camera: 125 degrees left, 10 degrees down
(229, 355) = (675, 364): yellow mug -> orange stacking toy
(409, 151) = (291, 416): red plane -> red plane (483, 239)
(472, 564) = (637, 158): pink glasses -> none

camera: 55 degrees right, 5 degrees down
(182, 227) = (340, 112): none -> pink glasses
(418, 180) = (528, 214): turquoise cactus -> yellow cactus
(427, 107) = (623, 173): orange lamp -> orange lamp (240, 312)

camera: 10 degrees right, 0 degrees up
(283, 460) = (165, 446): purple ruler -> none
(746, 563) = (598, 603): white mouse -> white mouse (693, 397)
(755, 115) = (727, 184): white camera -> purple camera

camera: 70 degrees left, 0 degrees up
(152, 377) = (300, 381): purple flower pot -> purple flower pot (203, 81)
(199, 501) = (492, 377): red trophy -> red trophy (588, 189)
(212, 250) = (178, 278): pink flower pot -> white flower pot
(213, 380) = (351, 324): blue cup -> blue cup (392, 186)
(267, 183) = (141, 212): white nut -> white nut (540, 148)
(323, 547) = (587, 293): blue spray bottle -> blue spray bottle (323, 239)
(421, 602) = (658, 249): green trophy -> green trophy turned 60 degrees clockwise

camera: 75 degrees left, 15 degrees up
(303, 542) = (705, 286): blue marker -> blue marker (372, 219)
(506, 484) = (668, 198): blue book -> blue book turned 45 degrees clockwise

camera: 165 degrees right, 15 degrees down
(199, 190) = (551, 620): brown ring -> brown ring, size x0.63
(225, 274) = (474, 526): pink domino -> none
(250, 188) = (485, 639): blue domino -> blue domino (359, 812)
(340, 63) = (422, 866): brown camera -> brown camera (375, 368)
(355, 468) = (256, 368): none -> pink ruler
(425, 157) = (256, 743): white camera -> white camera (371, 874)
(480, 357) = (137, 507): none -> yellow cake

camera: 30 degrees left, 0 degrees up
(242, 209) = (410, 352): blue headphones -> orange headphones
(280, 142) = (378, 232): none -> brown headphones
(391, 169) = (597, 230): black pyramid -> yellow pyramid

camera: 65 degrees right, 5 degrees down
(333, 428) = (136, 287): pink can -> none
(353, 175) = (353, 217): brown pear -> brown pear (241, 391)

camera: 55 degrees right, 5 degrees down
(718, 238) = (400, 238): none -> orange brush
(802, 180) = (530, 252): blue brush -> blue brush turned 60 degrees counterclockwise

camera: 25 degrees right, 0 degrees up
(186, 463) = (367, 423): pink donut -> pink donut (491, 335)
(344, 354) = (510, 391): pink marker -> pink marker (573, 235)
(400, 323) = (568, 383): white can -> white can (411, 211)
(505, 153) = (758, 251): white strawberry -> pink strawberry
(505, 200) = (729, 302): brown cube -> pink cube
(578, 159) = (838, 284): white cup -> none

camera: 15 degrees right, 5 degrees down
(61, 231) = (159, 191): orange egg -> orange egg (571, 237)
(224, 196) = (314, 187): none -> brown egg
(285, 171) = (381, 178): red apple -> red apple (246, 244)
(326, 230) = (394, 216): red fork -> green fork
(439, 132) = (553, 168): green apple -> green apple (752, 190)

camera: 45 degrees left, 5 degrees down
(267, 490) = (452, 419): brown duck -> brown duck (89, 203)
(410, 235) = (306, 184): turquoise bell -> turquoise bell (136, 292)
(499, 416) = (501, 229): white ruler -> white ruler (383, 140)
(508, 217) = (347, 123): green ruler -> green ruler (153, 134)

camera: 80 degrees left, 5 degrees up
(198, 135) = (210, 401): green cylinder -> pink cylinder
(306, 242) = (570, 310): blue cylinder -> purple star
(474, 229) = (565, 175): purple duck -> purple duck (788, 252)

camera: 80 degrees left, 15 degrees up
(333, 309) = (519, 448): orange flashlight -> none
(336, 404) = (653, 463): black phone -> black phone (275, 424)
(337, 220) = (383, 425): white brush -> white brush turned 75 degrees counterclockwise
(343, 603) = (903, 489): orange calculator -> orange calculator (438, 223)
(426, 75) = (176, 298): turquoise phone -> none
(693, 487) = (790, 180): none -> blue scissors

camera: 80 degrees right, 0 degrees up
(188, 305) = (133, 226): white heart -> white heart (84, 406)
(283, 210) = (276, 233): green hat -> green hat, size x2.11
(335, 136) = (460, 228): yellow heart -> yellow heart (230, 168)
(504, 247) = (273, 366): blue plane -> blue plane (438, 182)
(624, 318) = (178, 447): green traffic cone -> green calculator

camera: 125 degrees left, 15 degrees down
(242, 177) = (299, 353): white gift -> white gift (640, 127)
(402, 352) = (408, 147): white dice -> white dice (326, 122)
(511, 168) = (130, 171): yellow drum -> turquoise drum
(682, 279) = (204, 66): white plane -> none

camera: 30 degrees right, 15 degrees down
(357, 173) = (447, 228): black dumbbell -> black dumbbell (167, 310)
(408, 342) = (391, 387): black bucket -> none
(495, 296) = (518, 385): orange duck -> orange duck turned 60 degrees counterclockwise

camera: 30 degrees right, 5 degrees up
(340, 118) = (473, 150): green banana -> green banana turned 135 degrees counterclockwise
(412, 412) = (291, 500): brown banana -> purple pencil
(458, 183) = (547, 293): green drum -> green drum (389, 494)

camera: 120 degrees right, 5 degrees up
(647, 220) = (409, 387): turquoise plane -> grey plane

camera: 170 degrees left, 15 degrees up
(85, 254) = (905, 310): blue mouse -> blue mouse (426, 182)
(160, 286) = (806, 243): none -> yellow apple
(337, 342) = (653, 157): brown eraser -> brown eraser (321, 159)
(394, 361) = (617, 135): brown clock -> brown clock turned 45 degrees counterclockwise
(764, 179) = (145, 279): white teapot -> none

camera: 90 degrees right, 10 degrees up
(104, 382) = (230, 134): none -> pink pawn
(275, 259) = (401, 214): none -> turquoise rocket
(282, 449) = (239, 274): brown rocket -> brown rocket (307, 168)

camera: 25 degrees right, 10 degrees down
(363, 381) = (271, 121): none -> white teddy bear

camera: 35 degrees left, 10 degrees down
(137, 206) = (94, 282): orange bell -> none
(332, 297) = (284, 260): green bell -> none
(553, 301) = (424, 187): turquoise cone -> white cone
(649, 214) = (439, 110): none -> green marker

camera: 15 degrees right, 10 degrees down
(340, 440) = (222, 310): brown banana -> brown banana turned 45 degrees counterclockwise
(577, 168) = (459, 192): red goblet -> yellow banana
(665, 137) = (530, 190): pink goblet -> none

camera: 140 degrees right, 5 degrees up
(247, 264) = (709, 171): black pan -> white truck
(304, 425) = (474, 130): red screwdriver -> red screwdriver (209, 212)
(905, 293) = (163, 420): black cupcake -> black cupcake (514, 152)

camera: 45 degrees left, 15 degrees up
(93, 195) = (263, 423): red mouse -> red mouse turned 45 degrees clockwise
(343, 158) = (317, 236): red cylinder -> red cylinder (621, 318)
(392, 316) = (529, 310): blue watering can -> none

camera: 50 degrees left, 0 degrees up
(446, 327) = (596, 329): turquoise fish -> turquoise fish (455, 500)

=-=-=

- [Your instructions] Copy exactly the line that contains "camera: 50 degrees left, 0 degrees up" and every line after it, up to and including the last line of the records.

- [Answer to this task]
camera: 50 degrees left, 0 degrees up
(446, 327) = (596, 329): turquoise fish -> turquoise fish (455, 500)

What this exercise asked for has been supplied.